BEGIN Provided data

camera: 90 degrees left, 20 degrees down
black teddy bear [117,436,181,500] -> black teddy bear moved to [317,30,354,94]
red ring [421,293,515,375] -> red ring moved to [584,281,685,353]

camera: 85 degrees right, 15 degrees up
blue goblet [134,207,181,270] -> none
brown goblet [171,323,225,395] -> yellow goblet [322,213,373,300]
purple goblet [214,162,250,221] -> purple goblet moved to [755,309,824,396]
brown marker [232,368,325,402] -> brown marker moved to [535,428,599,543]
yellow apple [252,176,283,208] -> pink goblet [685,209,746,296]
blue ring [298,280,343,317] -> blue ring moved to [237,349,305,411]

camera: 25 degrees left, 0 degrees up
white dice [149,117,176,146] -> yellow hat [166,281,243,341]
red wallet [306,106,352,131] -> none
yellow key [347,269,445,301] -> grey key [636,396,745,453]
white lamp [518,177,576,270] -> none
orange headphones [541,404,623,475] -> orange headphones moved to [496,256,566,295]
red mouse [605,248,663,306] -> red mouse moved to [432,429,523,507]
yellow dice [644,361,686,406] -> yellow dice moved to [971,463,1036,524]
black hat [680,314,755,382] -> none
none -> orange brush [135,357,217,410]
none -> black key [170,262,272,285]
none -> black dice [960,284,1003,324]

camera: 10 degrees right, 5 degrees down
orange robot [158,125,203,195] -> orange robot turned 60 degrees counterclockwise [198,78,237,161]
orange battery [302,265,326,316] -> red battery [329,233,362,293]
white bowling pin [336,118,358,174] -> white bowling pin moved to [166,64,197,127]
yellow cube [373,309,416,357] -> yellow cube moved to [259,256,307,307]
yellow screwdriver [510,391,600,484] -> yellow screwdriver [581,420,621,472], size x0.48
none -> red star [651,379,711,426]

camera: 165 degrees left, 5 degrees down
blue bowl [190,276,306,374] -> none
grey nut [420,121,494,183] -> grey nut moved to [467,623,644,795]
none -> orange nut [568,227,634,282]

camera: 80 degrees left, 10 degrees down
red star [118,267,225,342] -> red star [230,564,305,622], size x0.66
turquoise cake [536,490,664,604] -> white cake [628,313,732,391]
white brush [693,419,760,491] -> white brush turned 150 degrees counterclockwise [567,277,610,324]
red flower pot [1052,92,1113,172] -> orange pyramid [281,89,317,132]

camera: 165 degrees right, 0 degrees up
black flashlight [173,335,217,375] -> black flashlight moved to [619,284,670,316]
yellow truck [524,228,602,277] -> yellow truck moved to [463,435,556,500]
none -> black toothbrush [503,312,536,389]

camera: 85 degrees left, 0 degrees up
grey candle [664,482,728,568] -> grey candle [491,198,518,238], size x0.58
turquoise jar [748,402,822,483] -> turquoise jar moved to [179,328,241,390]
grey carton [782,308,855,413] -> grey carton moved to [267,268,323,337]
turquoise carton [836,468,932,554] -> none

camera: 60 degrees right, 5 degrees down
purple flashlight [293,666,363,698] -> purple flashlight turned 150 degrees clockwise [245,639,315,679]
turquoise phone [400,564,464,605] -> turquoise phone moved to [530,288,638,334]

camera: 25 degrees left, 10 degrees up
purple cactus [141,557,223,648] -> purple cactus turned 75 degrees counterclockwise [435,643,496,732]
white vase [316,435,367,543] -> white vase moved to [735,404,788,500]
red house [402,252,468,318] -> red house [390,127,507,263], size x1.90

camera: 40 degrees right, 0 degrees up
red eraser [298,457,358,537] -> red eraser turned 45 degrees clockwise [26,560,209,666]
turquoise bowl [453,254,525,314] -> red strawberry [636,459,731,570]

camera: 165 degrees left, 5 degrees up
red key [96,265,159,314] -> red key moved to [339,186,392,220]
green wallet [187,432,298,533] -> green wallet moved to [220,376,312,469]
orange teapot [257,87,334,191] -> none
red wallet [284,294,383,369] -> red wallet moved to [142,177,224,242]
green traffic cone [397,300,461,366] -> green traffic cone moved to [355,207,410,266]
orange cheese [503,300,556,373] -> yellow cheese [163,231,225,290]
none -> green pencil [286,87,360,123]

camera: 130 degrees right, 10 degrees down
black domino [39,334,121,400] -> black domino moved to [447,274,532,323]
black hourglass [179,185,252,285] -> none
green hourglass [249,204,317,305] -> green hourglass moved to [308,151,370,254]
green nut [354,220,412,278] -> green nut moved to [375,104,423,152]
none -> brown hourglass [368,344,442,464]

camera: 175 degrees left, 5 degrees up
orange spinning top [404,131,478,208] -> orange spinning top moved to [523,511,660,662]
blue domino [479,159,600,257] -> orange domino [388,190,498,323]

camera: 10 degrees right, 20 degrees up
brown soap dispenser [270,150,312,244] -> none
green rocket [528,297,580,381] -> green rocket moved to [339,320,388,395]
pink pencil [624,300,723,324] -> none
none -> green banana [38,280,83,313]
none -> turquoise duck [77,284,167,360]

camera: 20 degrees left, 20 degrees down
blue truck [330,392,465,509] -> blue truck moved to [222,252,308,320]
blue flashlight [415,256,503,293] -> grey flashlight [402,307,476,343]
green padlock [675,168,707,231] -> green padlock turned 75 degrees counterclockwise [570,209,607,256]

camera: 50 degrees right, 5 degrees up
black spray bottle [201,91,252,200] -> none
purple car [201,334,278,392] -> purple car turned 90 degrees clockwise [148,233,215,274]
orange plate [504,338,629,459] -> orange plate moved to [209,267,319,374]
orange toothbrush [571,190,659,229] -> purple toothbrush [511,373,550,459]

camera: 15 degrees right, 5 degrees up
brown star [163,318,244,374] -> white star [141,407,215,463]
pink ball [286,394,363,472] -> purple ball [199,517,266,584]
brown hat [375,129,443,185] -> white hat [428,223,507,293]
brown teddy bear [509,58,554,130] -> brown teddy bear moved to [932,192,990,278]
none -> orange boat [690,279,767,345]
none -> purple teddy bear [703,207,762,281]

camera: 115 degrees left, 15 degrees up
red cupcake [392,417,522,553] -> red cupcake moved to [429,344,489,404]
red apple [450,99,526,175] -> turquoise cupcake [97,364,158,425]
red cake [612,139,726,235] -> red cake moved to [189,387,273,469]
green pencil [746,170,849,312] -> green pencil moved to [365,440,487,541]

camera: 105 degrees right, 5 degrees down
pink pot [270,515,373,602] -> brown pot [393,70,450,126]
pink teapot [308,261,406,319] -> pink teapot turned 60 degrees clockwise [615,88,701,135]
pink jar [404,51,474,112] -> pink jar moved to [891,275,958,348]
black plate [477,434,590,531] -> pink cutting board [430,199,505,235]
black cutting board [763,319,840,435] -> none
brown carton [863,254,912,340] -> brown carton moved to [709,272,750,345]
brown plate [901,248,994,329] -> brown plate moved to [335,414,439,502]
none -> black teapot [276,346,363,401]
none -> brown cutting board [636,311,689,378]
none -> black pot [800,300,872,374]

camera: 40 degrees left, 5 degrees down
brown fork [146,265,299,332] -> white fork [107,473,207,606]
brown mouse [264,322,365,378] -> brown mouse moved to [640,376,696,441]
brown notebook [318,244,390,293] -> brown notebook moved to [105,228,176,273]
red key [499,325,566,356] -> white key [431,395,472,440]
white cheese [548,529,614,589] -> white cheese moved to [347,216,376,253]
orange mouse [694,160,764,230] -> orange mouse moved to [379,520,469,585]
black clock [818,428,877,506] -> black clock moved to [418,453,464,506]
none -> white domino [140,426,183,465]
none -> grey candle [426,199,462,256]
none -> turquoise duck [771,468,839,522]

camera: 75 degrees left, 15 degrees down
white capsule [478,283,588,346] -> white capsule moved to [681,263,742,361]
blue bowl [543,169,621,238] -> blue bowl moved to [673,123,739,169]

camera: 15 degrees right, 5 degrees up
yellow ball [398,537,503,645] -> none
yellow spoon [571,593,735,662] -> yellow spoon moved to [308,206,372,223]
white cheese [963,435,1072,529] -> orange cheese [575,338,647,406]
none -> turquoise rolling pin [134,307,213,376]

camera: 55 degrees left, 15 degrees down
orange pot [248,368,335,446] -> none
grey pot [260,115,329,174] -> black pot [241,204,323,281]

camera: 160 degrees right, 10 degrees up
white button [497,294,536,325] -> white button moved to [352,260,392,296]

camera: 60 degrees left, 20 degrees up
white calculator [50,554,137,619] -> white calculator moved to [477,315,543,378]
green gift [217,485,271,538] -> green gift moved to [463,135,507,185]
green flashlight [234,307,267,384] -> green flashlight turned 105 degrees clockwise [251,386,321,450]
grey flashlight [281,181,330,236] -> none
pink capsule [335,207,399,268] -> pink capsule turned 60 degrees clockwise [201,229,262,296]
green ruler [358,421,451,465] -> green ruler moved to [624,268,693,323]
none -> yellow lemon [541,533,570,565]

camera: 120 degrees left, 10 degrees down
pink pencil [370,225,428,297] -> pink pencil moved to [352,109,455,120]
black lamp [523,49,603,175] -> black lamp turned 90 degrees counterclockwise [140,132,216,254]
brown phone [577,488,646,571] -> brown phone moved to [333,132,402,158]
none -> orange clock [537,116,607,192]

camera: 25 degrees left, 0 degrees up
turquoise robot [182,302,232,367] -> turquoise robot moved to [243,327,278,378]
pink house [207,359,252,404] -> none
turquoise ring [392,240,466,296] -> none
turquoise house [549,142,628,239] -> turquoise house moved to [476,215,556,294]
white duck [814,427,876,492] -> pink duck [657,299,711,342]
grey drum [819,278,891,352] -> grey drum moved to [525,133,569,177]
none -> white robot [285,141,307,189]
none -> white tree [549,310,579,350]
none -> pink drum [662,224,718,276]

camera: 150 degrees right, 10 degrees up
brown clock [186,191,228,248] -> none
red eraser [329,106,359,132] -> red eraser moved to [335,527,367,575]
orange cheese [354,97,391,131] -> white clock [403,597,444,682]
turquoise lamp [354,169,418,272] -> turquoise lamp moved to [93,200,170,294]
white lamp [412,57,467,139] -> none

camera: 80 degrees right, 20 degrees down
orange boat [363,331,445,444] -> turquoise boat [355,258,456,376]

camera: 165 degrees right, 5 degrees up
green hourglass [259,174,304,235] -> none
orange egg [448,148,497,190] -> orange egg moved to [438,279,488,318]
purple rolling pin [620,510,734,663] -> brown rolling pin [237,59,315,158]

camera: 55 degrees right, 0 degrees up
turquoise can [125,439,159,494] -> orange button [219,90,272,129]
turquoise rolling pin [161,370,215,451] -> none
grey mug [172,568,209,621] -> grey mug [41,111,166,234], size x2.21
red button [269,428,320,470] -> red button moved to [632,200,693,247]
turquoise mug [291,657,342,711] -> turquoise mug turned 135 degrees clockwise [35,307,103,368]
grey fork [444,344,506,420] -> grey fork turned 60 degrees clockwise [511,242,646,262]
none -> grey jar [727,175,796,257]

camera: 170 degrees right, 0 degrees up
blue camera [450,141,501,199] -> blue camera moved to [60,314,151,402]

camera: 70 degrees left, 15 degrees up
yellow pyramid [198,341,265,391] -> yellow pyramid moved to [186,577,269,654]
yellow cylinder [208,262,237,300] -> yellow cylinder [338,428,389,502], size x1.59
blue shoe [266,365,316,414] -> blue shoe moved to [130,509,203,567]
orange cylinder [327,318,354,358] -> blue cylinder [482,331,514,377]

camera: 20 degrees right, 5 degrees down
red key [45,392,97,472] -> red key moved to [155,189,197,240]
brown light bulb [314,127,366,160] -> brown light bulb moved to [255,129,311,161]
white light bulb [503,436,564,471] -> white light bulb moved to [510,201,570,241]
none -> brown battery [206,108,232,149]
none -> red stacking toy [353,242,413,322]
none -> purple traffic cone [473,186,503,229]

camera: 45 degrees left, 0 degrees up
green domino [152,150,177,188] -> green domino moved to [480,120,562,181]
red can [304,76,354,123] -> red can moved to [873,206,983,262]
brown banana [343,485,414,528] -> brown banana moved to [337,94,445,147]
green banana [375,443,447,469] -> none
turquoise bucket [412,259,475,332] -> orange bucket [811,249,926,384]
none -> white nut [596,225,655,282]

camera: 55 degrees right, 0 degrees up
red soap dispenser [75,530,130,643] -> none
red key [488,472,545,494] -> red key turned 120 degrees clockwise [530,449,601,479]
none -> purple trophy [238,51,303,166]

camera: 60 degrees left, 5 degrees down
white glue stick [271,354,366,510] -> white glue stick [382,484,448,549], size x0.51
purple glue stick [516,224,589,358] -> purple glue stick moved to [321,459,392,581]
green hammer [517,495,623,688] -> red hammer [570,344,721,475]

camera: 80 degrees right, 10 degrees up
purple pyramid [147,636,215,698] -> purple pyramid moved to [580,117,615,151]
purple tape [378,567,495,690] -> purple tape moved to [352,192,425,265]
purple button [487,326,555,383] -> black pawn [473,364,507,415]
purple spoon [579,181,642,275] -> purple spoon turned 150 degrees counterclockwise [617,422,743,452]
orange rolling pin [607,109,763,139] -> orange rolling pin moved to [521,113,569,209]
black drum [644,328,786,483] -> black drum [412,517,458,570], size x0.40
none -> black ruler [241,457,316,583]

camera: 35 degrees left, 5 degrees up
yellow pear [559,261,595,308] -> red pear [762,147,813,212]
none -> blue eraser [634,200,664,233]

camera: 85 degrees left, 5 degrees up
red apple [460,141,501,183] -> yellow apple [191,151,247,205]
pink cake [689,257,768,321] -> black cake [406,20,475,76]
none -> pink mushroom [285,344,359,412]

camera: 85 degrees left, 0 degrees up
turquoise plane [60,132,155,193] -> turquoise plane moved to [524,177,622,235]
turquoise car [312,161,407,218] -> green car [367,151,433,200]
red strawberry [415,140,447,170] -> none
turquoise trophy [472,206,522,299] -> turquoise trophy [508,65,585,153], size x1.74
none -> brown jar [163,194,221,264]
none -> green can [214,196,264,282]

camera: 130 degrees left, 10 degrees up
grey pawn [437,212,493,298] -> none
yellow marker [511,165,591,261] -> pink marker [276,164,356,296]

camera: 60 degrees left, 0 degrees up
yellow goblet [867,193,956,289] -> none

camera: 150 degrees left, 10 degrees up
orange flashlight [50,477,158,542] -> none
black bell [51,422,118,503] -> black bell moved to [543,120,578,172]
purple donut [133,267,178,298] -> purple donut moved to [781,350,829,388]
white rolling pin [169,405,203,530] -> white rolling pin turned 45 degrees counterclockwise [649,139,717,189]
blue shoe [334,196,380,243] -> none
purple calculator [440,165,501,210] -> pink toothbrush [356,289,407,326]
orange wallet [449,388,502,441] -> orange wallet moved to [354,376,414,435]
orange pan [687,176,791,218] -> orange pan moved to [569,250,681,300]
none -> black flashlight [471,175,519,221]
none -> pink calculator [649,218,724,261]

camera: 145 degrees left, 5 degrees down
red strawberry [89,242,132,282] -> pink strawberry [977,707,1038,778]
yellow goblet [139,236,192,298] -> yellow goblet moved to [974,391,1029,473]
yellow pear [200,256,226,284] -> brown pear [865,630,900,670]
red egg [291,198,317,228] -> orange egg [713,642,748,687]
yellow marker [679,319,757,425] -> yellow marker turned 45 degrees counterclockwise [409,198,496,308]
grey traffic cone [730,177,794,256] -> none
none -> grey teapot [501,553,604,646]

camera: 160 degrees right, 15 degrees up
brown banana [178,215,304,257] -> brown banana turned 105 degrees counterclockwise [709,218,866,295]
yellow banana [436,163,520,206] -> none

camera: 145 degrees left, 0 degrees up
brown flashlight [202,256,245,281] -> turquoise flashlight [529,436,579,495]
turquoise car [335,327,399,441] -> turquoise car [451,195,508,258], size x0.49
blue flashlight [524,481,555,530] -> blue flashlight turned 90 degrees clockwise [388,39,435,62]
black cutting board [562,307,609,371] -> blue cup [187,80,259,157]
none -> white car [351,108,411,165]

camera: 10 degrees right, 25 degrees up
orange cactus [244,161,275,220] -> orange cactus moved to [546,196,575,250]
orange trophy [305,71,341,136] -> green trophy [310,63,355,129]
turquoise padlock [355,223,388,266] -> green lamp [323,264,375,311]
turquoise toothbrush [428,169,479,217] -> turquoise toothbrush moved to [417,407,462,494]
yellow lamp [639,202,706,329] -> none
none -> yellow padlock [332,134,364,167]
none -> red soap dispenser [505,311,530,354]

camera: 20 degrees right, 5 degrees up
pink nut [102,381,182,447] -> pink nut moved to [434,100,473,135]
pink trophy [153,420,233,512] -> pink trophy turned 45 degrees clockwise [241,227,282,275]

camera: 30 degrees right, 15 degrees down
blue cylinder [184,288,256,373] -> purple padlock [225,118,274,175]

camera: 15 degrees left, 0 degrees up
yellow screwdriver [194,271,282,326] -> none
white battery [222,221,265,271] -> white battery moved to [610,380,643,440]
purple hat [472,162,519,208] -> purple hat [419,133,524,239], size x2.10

END Provided data

▶ **Problem requirements**: Beginning at the top of the data, extract each line through the line containing "camera: 10 degrees right, 5 degrees down" and return those lines exactly, with nothing added.

▶ **Expected answer**:
camera: 90 degrees left, 20 degrees down
black teddy bear [117,436,181,500] -> black teddy bear moved to [317,30,354,94]
red ring [421,293,515,375] -> red ring moved to [584,281,685,353]

camera: 85 degrees right, 15 degrees up
blue goblet [134,207,181,270] -> none
brown goblet [171,323,225,395] -> yellow goblet [322,213,373,300]
purple goblet [214,162,250,221] -> purple goblet moved to [755,309,824,396]
brown marker [232,368,325,402] -> brown marker moved to [535,428,599,543]
yellow apple [252,176,283,208] -> pink goblet [685,209,746,296]
blue ring [298,280,343,317] -> blue ring moved to [237,349,305,411]

camera: 25 degrees left, 0 degrees up
white dice [149,117,176,146] -> yellow hat [166,281,243,341]
red wallet [306,106,352,131] -> none
yellow key [347,269,445,301] -> grey key [636,396,745,453]
white lamp [518,177,576,270] -> none
orange headphones [541,404,623,475] -> orange headphones moved to [496,256,566,295]
red mouse [605,248,663,306] -> red mouse moved to [432,429,523,507]
yellow dice [644,361,686,406] -> yellow dice moved to [971,463,1036,524]
black hat [680,314,755,382] -> none
none -> orange brush [135,357,217,410]
none -> black key [170,262,272,285]
none -> black dice [960,284,1003,324]

camera: 10 degrees right, 5 degrees down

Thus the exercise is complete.